**Problem:**
Your answer is to be the exact text of the lines from the one containing "brown arrow at" through the final line of the entries, restated in full, with pictures omitted.

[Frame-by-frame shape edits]
==*==

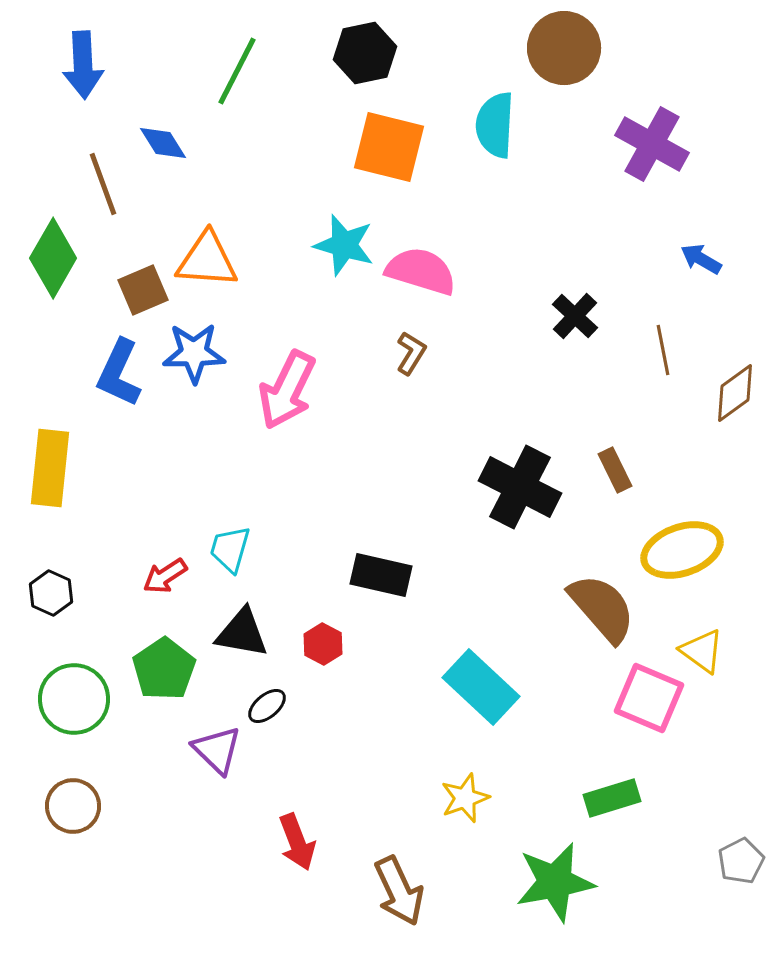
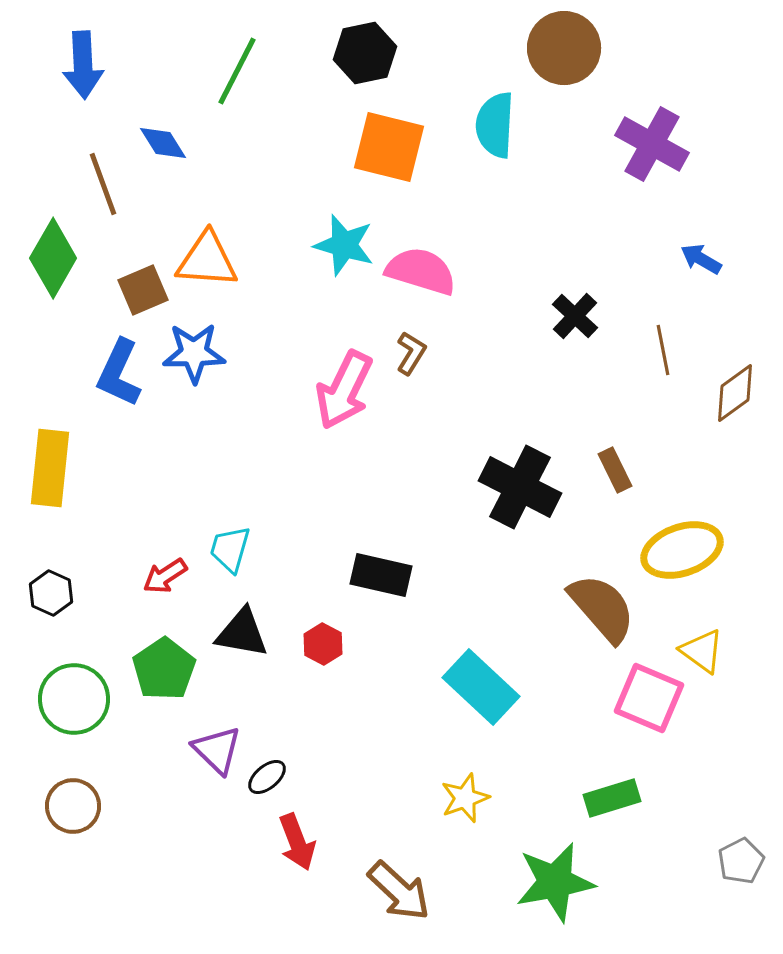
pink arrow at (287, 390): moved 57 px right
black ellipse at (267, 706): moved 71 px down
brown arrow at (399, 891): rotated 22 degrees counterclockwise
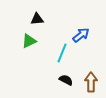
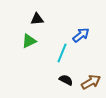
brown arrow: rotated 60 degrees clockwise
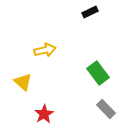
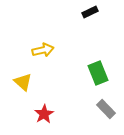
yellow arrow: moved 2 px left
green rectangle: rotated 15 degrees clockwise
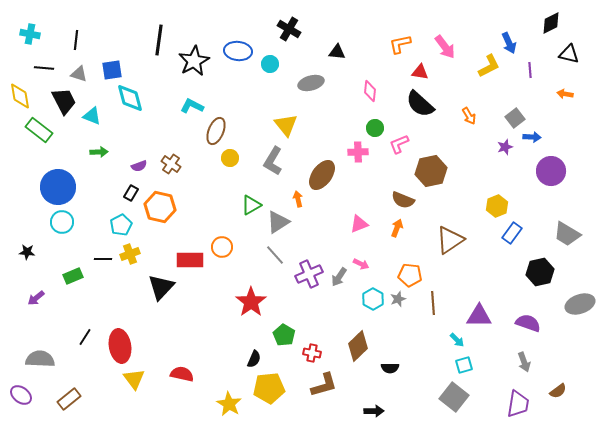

==*==

**Solved exercise:**
brown arrow at (399, 891): rotated 22 degrees counterclockwise
brown arrow: rotated 60 degrees clockwise
yellow arrow: moved 2 px left
green rectangle: rotated 15 degrees clockwise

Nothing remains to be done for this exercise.